## TASK DIRECTIONS
Every line from the one with "R7: 2.4k (5V, EN_N) -> 68k (5V, EN_N)" through the end of the entries below must be retyped exactly, and only those lines. The pictures are not part of the copy.

## RECORDS FOR THIS EXERCISE

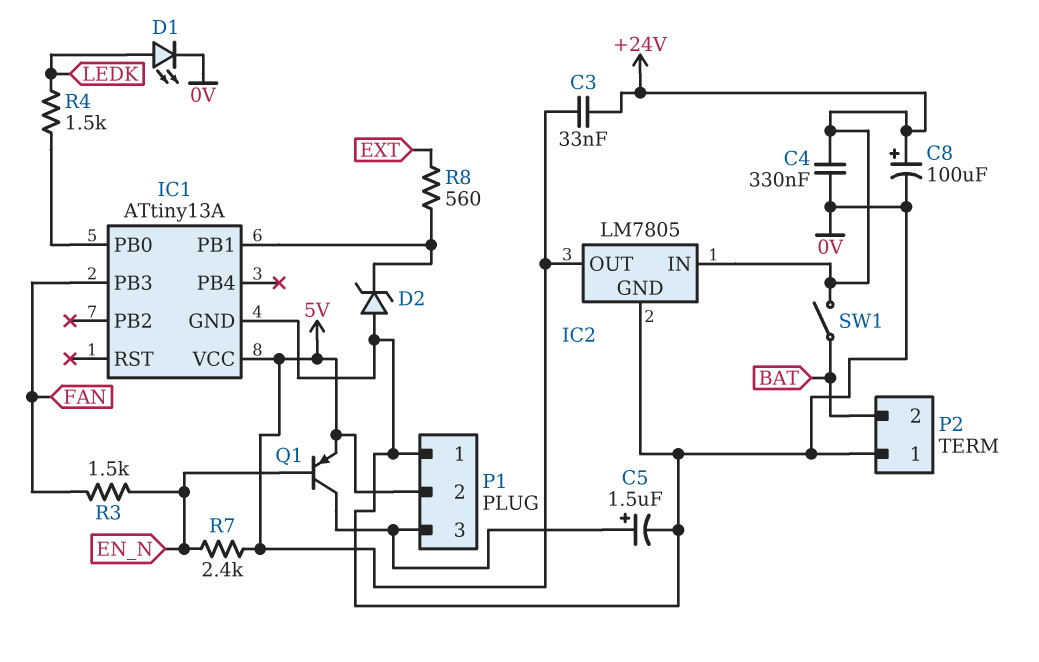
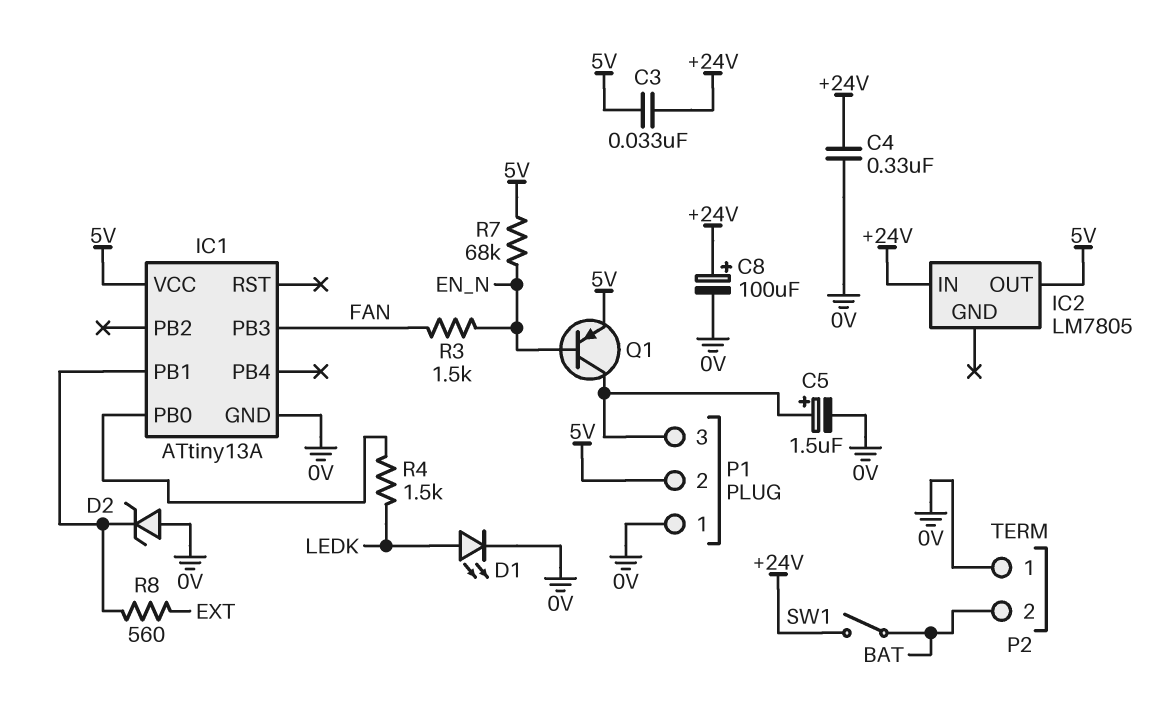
IC2 pin GND: 0V -> none
R7: 2.4k (5V, EN_N) -> 68k (5V, EN_N)

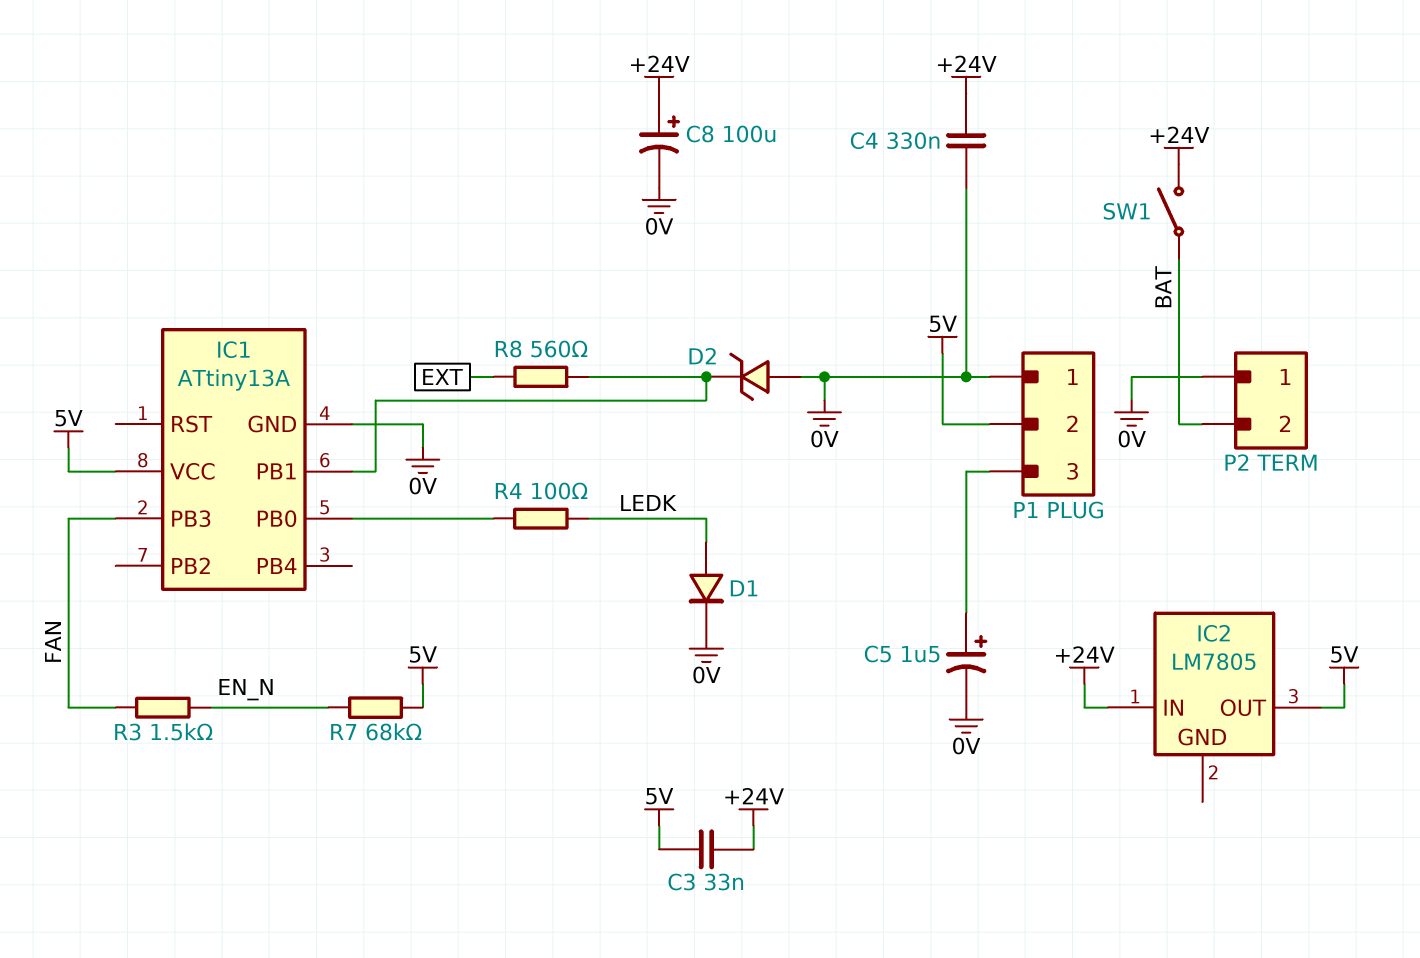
D1: LED (A LEDK, K 0V) -> diode (A LEDK, K 0V)
Q1: PNP (B EN_N, C P1/3, E 5V) -> none
R4: 1.5k (IC1/PB0, LEDK) -> 100 (IC1/PB0, LEDK)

## RESULT OF THIS EXERCISE
R7: 2.4k (5V, EN_N) -> 68k (5V, EN_N)

D1: LED (A LEDK, K 0V) -> diode (A LEDK, K 0V)
Q1: PNP (B EN_N, C P1/3, E 5V) -> none
R4: 1.5k (IC1/PB0, LEDK) -> 100 (IC1/PB0, LEDK)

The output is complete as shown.